── MATERIAL SUPPLIED

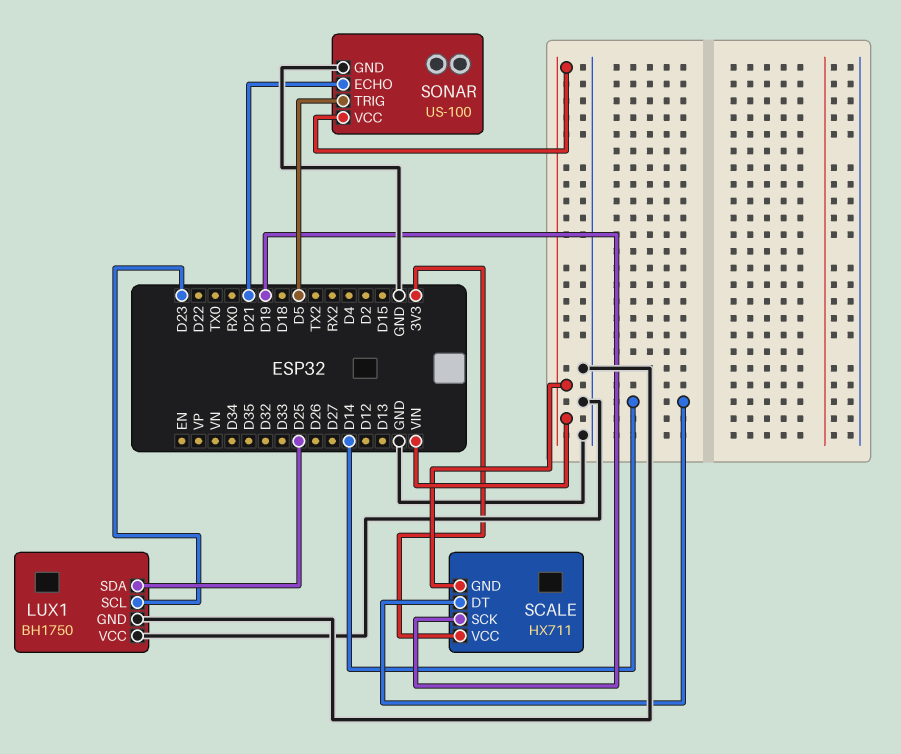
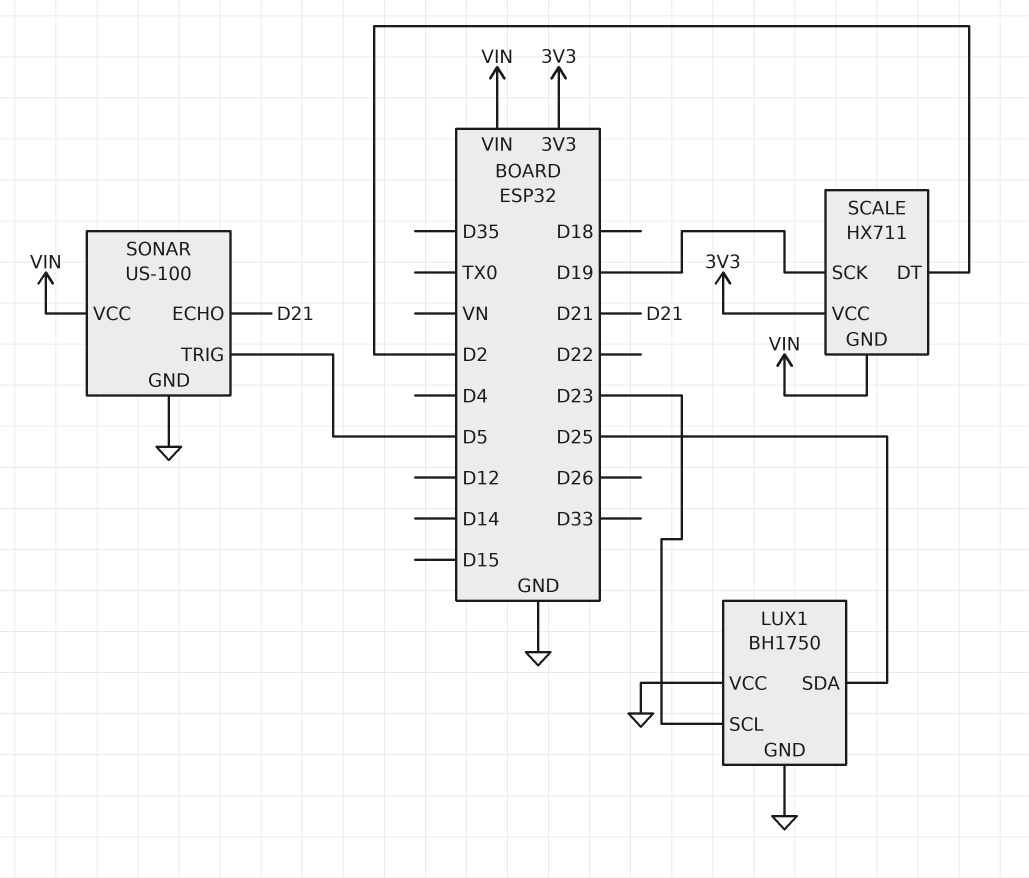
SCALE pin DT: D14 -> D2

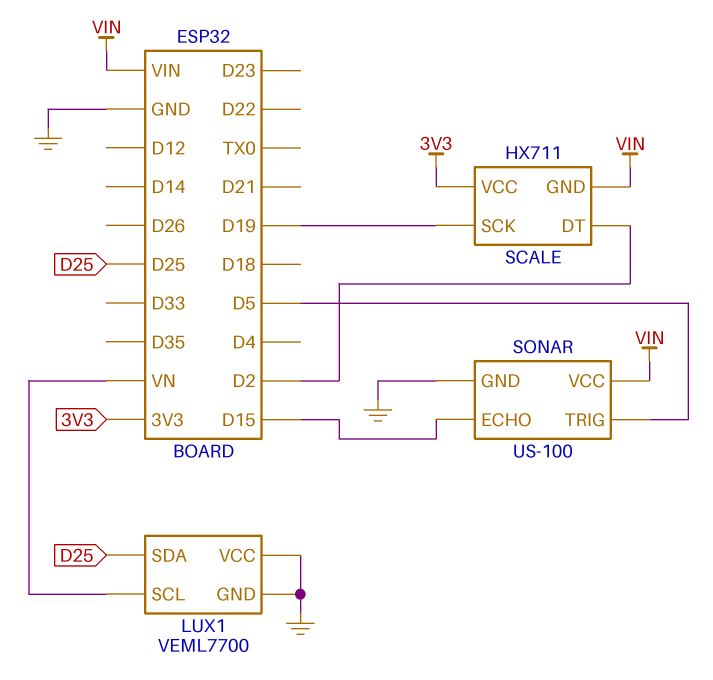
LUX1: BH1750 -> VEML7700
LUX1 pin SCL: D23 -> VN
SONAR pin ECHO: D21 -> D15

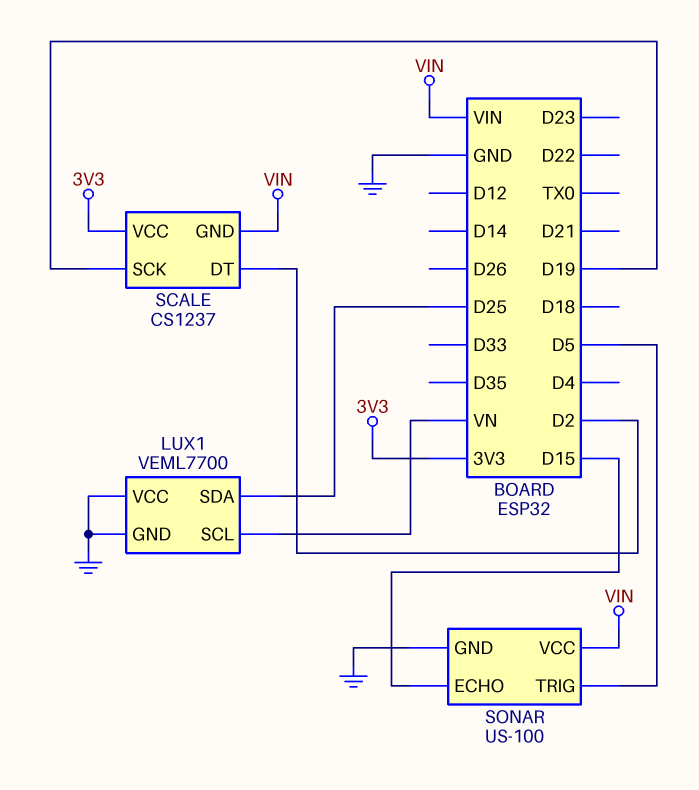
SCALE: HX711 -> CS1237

────
── MATERIAL SUPPLIED

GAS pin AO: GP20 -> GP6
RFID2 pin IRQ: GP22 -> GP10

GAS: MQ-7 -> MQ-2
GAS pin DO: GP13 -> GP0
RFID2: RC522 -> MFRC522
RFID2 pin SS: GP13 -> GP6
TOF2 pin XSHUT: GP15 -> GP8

────
── MATERIAL SUPPLIED

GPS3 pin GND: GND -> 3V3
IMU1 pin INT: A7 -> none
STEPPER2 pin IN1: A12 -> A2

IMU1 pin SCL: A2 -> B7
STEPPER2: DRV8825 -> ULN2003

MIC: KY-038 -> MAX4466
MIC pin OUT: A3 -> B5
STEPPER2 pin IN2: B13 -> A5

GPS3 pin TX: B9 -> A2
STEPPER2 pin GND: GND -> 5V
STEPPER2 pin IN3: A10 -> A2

────

TASK DETAILS: Starting from the line with "SCALE pin DT: D14 -> D2" in the records above, repeat each line exactly until you have written the line with "SCALE: HX711 -> CS1237", then stop; drop the pictures.

RESPONSE:
SCALE pin DT: D14 -> D2

LUX1: BH1750 -> VEML7700
LUX1 pin SCL: D23 -> VN
SONAR pin ECHO: D21 -> D15

SCALE: HX711 -> CS1237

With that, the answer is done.